* [Description of the task] Produce as output only the lines below starting at the line with "[81,220,173,363]" and continuing through the line with "[299,210,348,280] (first image)", each one exactly as written.

* [Excerpted data]
☆ ☆ ☆
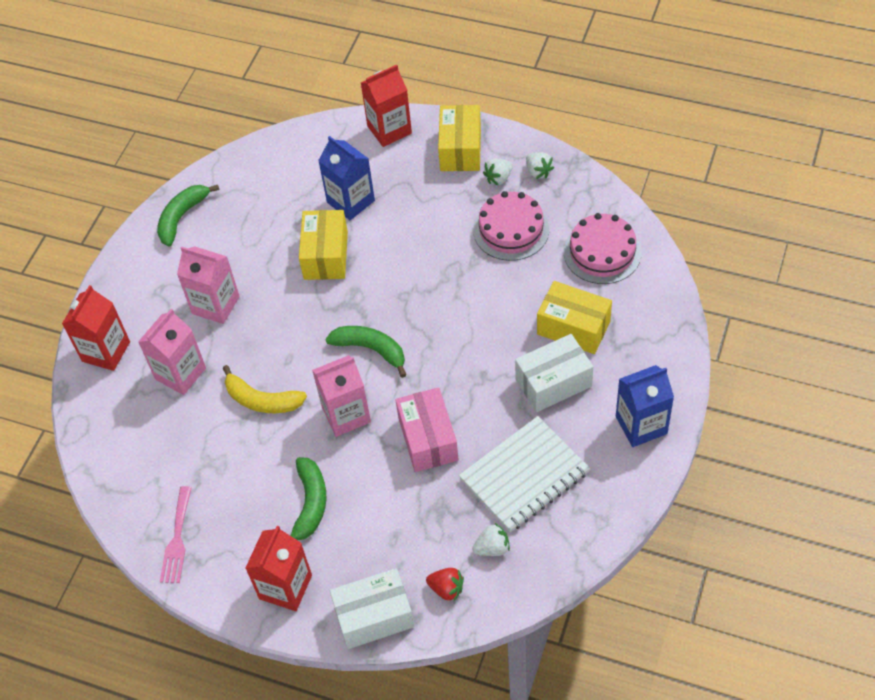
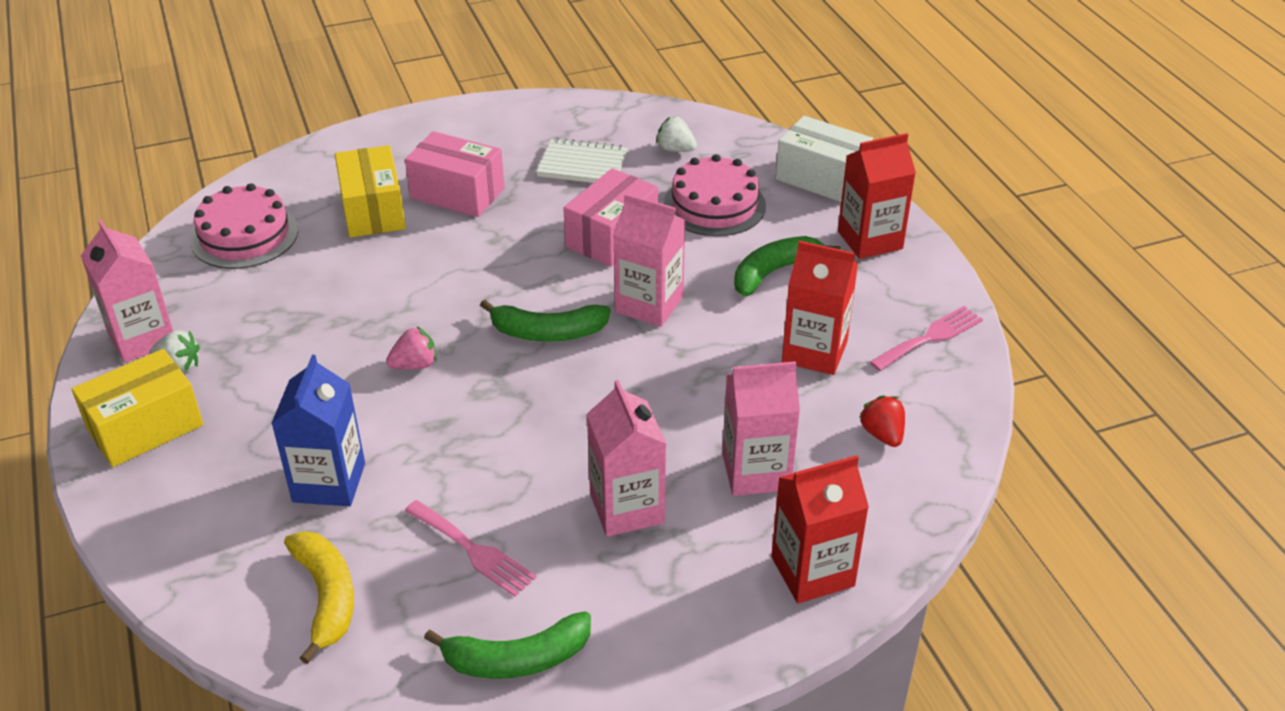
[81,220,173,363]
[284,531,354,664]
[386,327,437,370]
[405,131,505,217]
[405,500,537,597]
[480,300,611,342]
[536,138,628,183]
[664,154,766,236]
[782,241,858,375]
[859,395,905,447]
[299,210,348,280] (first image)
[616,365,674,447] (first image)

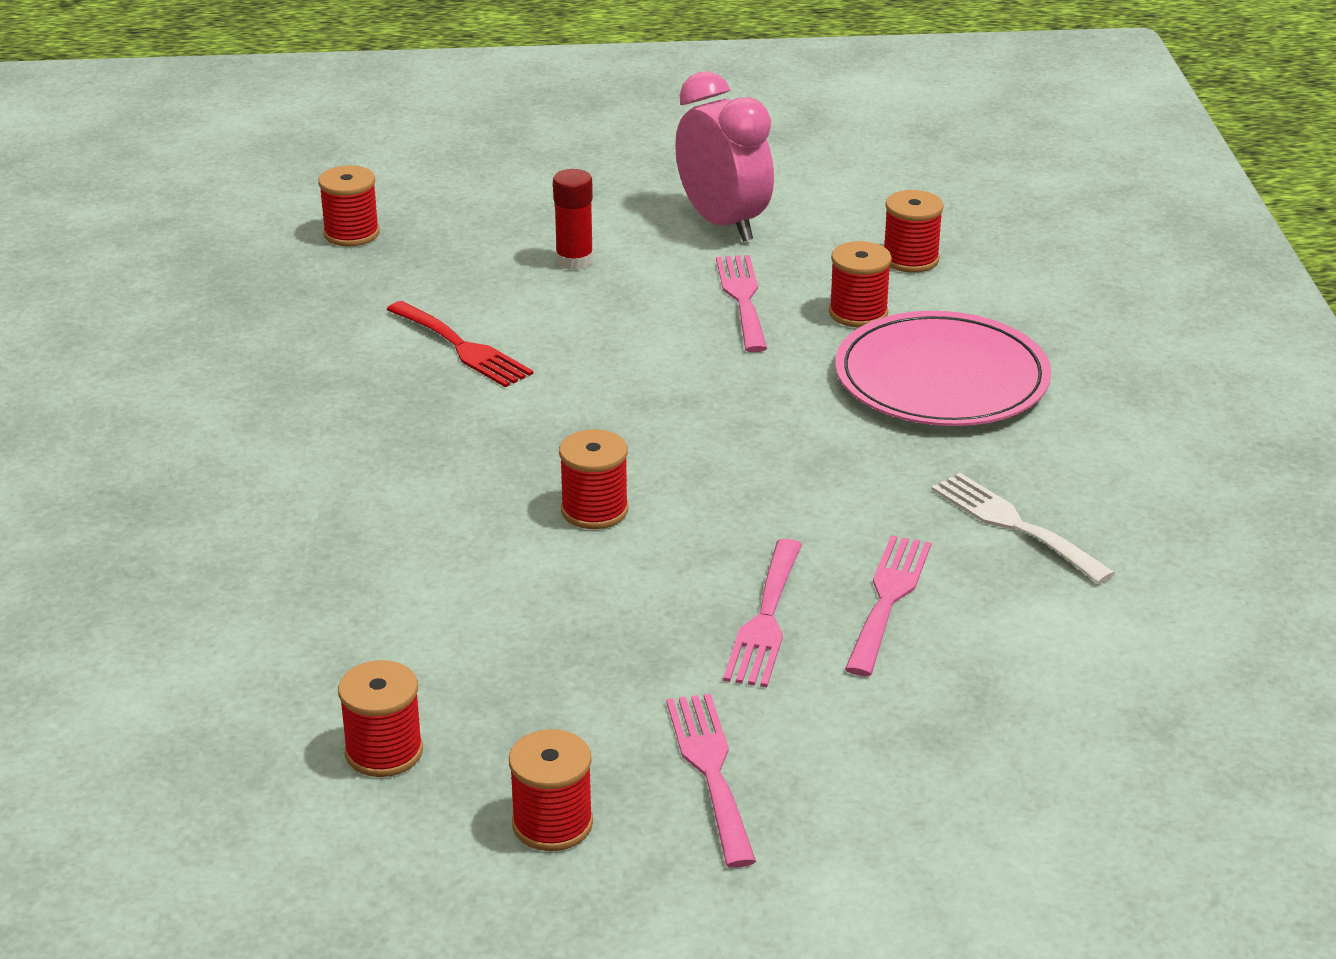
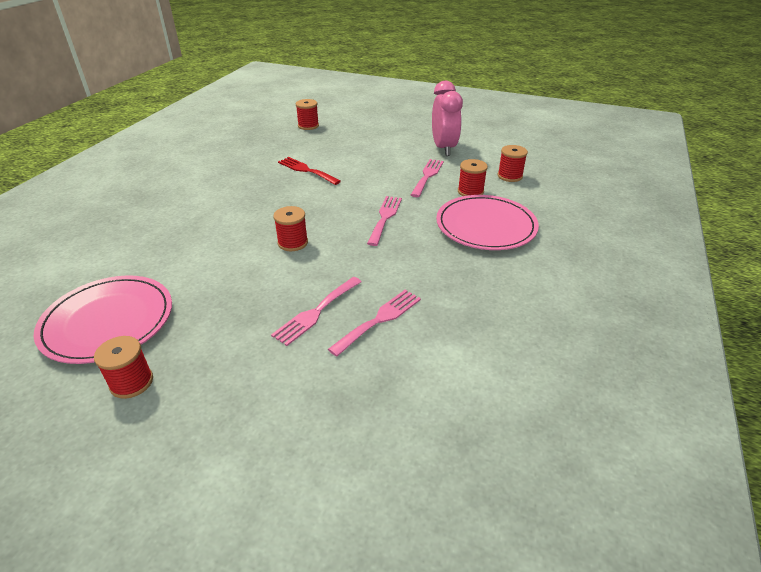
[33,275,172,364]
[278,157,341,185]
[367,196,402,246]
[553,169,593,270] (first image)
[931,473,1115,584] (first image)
☆ ☆ ☆
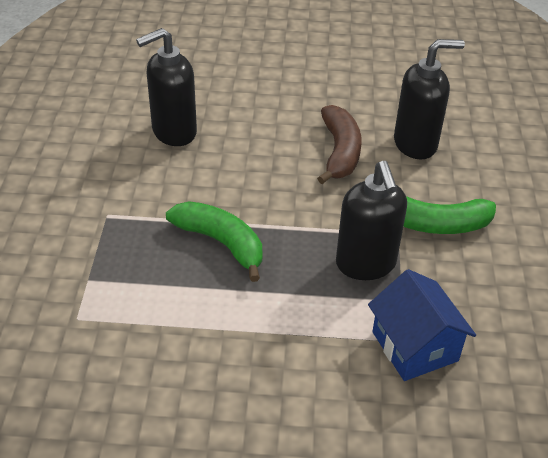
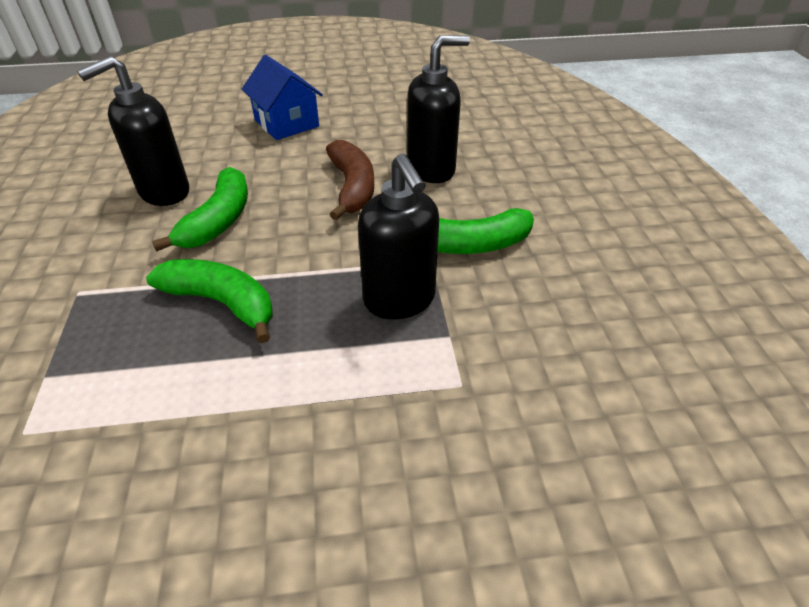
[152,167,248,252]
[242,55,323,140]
☆ ☆ ☆
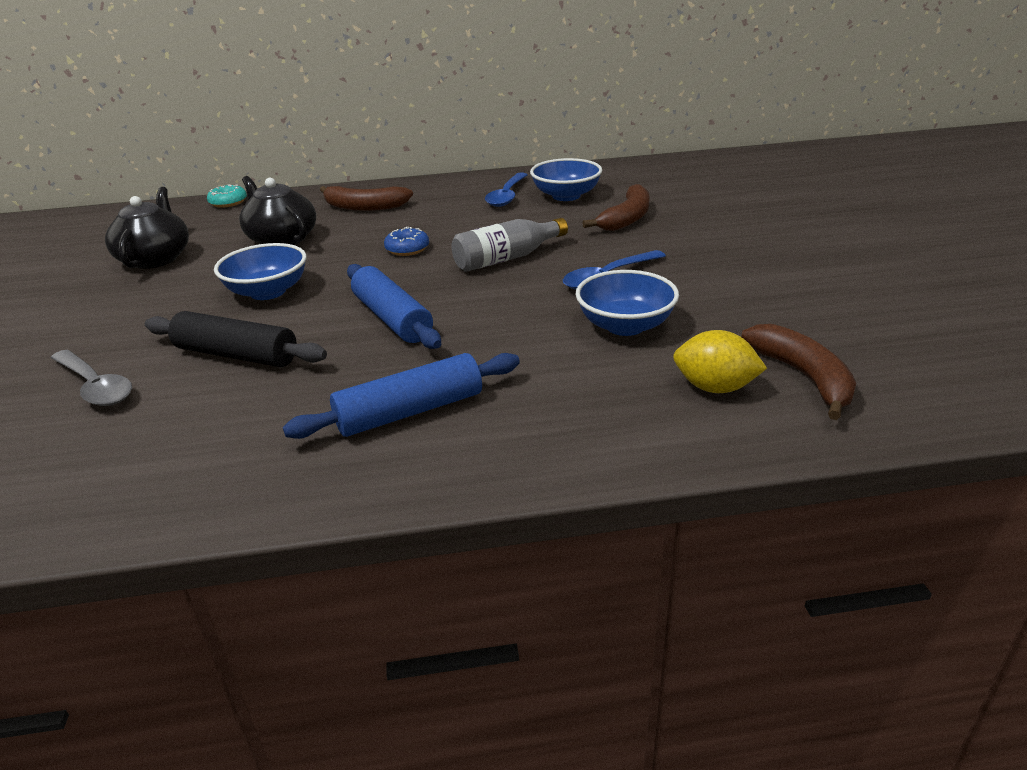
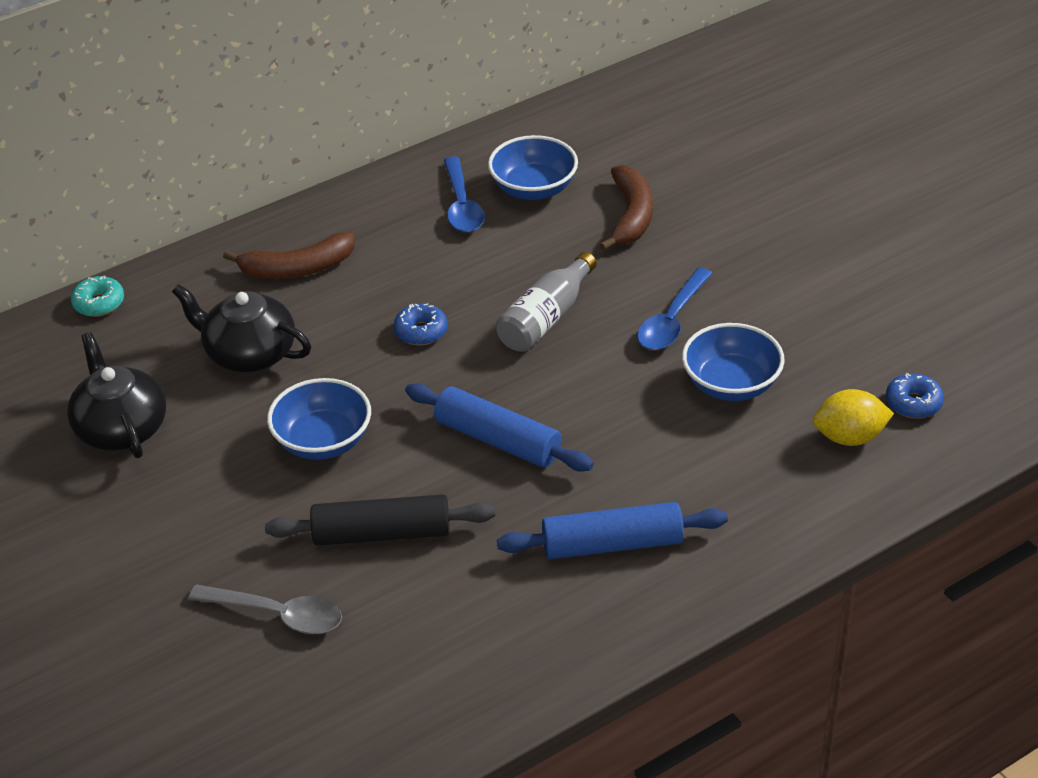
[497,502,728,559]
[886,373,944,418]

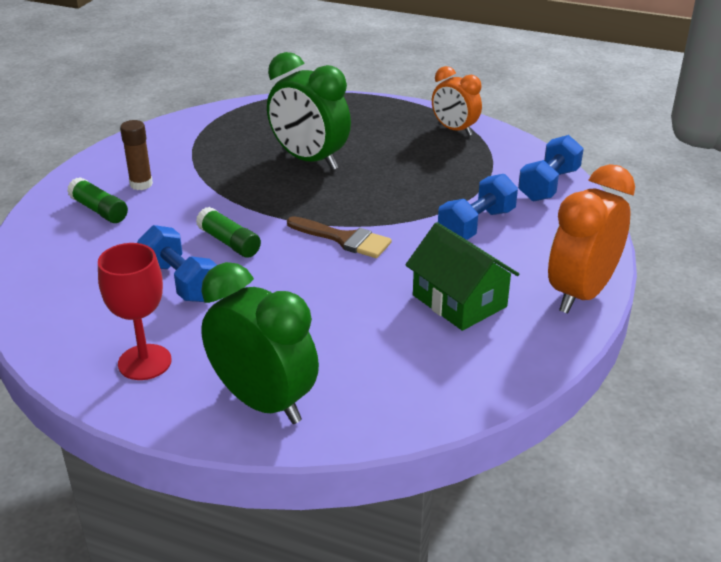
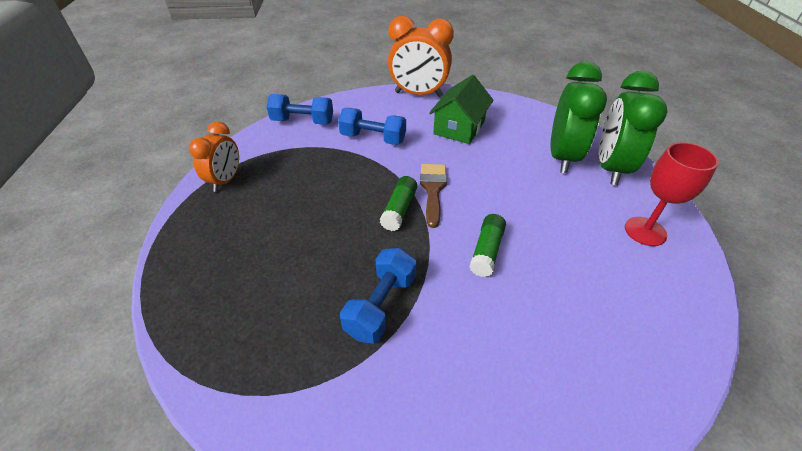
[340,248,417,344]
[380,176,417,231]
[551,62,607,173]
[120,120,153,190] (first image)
☆ ☆ ☆
* [Answer to the exercise]
[81,220,173,363]
[284,531,354,664]
[386,327,437,370]
[405,131,505,217]
[405,500,537,597]
[480,300,611,342]
[536,138,628,183]
[664,154,766,236]
[782,241,858,375]
[859,395,905,447]
[299,210,348,280] (first image)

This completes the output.